**What you are asked to do**. Among the lines of the material below, count those with the string "cone". Give the number alone.

**Exercise data**.
##########
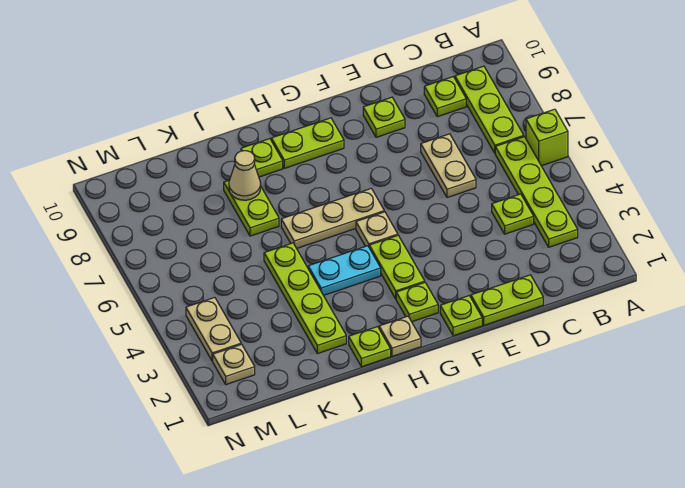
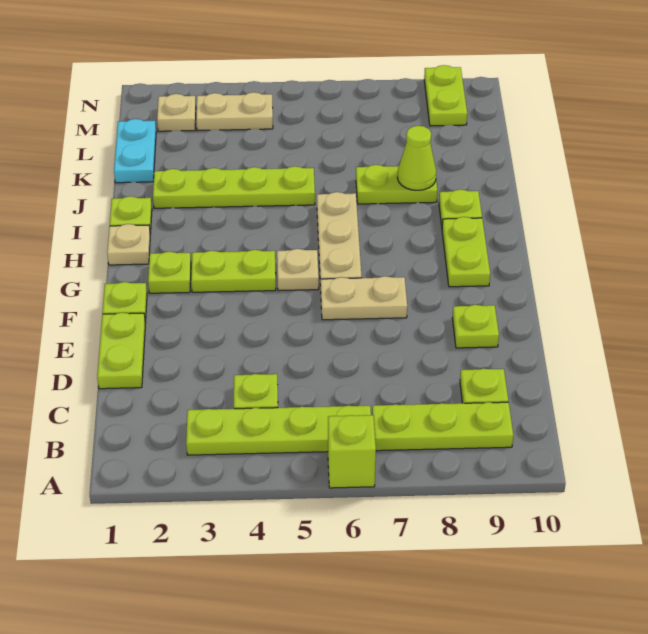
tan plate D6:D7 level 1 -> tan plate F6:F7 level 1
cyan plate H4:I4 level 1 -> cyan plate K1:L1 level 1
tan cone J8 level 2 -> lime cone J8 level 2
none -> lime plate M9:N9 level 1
##########
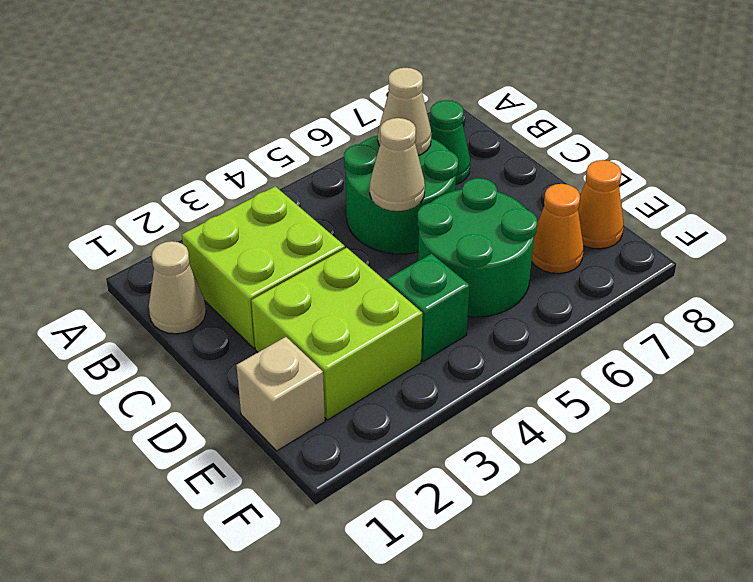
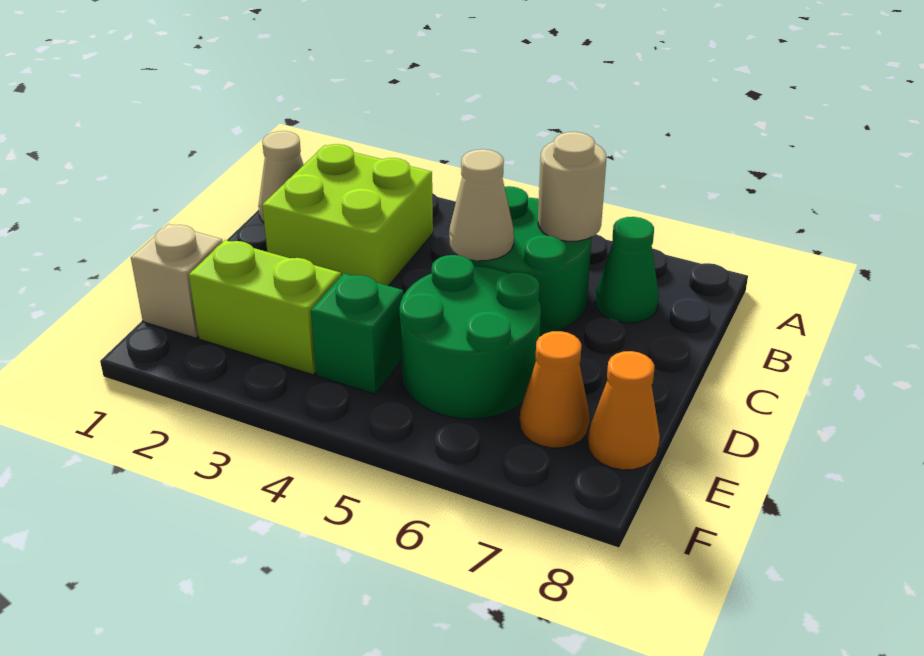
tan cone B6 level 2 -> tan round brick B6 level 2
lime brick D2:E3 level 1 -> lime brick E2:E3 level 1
##########
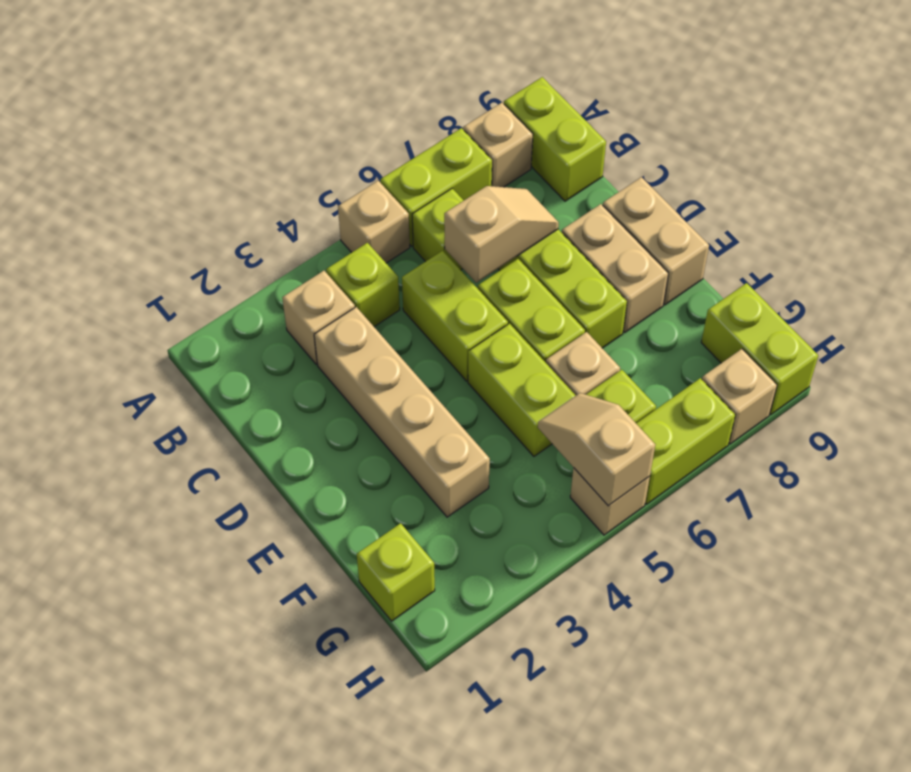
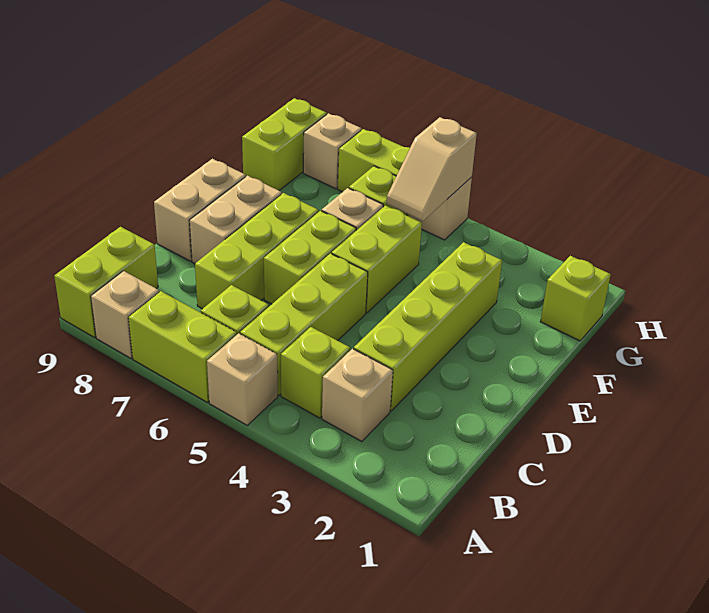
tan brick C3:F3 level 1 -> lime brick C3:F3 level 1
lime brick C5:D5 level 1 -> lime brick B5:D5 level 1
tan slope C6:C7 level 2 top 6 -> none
##########
**Solution to this exercise**. 2